Item position entries:
-- Begin --

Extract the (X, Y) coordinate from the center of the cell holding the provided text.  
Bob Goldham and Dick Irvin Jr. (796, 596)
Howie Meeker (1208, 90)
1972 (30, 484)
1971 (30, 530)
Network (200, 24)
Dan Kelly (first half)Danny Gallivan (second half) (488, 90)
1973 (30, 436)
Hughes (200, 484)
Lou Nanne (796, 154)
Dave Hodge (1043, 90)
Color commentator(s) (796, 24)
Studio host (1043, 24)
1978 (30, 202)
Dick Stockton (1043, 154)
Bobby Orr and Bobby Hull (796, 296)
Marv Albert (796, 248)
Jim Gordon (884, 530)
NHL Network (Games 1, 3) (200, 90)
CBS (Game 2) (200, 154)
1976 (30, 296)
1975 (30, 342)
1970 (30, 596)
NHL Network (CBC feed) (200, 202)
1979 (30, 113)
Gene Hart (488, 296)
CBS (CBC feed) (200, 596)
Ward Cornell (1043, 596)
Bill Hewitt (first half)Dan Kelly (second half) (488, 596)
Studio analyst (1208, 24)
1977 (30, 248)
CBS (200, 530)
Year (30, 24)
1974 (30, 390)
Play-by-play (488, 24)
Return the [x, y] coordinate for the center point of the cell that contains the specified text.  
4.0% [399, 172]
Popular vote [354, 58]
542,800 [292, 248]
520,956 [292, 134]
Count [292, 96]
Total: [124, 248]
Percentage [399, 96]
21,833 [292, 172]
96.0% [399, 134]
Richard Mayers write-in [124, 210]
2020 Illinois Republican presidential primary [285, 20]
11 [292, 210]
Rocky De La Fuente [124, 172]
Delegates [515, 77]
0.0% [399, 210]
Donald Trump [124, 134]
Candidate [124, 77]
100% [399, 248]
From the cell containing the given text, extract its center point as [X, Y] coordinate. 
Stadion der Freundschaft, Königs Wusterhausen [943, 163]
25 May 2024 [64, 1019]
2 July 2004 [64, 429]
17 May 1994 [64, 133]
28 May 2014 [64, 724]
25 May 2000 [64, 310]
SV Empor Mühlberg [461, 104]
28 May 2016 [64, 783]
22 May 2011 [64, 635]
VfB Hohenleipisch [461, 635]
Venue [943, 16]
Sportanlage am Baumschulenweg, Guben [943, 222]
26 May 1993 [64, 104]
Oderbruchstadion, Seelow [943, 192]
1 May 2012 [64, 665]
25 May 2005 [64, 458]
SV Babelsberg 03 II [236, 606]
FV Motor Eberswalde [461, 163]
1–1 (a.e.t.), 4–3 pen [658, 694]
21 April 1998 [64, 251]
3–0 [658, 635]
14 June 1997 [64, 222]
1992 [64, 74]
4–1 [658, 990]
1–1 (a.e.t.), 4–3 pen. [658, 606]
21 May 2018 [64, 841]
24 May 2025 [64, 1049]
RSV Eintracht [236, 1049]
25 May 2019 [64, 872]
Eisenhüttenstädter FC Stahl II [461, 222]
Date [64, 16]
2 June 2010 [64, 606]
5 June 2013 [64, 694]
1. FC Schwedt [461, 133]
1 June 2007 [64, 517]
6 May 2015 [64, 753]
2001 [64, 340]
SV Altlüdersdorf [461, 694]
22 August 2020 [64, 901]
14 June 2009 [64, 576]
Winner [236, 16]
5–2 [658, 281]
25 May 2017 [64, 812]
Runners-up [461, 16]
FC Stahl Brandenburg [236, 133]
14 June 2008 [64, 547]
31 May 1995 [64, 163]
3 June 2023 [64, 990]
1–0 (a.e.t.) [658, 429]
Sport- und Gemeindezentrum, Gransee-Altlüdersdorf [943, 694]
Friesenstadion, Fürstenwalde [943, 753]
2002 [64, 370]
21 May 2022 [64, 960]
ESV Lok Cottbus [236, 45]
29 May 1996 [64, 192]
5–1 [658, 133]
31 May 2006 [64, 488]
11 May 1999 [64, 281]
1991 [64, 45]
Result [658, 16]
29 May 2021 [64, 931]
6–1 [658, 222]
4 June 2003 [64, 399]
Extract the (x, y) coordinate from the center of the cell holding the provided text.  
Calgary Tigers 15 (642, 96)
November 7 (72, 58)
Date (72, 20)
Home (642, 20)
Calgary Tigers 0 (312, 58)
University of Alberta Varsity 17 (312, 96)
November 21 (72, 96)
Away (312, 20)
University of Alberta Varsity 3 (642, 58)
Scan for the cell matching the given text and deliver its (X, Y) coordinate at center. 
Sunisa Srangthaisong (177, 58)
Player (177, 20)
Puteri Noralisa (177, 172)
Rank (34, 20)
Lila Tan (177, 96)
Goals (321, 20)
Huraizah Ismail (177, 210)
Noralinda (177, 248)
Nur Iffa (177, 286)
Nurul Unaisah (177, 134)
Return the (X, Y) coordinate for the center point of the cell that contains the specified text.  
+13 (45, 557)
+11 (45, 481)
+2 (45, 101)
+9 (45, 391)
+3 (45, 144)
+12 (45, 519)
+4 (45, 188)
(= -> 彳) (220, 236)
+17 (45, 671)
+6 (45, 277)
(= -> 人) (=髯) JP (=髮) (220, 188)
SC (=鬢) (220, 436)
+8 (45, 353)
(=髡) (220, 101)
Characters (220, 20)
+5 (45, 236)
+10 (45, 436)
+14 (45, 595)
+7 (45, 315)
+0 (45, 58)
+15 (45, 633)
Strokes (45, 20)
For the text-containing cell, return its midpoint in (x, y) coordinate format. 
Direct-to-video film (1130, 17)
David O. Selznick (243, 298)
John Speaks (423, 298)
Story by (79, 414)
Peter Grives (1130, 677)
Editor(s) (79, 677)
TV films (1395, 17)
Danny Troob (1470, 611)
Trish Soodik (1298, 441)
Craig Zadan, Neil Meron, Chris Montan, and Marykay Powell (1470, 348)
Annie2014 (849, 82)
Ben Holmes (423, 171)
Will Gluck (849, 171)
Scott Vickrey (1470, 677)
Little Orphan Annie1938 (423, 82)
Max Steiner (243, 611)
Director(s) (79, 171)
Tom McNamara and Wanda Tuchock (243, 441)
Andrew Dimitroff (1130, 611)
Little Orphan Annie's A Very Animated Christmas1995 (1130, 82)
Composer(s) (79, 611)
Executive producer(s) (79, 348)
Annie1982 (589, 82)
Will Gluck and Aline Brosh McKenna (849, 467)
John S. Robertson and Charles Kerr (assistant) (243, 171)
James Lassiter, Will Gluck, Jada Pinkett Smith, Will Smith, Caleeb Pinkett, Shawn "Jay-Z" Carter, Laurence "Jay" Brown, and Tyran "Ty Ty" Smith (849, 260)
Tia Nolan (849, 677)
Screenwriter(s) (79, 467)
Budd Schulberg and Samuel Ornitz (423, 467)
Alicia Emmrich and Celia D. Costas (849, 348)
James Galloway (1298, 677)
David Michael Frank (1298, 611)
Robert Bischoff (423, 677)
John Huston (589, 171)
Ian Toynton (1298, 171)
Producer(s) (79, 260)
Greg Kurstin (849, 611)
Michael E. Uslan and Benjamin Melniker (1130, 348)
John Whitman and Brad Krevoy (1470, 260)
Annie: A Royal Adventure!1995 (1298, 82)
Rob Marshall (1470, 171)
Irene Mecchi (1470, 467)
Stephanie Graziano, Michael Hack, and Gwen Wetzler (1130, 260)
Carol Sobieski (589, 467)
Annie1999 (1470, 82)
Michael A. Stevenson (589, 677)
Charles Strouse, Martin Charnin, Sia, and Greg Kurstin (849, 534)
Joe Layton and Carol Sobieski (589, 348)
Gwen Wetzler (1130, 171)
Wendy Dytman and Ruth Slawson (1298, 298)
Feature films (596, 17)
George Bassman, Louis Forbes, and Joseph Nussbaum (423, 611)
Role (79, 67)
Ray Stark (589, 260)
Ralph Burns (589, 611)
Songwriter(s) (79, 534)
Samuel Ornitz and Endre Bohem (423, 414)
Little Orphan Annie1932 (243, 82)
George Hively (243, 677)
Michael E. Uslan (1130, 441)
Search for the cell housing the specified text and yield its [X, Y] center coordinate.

-- End --

**Problem details**
Reproduce the listing word for word, from its first line through the line containing "Delegates [515, 77]", with both of those lines included.

**Exercise response**
Extract the (X, Y) coordinate from the center of the cell holding the provided text.  
Bob Goldham and Dick Irvin Jr. (796, 596)
Howie Meeker (1208, 90)
1972 (30, 484)
1971 (30, 530)
Network (200, 24)
Dan Kelly (first half)Danny Gallivan (second half) (488, 90)
1973 (30, 436)
Hughes (200, 484)
Lou Nanne (796, 154)
Dave Hodge (1043, 90)
Color commentator(s) (796, 24)
Studio host (1043, 24)
1978 (30, 202)
Dick Stockton (1043, 154)
Bobby Orr and Bobby Hull (796, 296)
Marv Albert (796, 248)
Jim Gordon (884, 530)
NHL Network (Games 1, 3) (200, 90)
CBS (Game 2) (200, 154)
1976 (30, 296)
1975 (30, 342)
1970 (30, 596)
NHL Network (CBC feed) (200, 202)
1979 (30, 113)
Gene Hart (488, 296)
CBS (CBC feed) (200, 596)
Ward Cornell (1043, 596)
Bill Hewitt (first half)Dan Kelly (second half) (488, 596)
Studio analyst (1208, 24)
1977 (30, 248)
CBS (200, 530)
Year (30, 24)
1974 (30, 390)
Play-by-play (488, 24)
Return the [x, y] coordinate for the center point of the cell that contains the specified text.  
4.0% [399, 172]
Popular vote [354, 58]
542,800 [292, 248]
520,956 [292, 134]
Count [292, 96]
Total: [124, 248]
Percentage [399, 96]
21,833 [292, 172]
96.0% [399, 134]
Richard Mayers write-in [124, 210]
2020 Illinois Republican presidential primary [285, 20]
11 [292, 210]
Rocky De La Fuente [124, 172]
Delegates [515, 77]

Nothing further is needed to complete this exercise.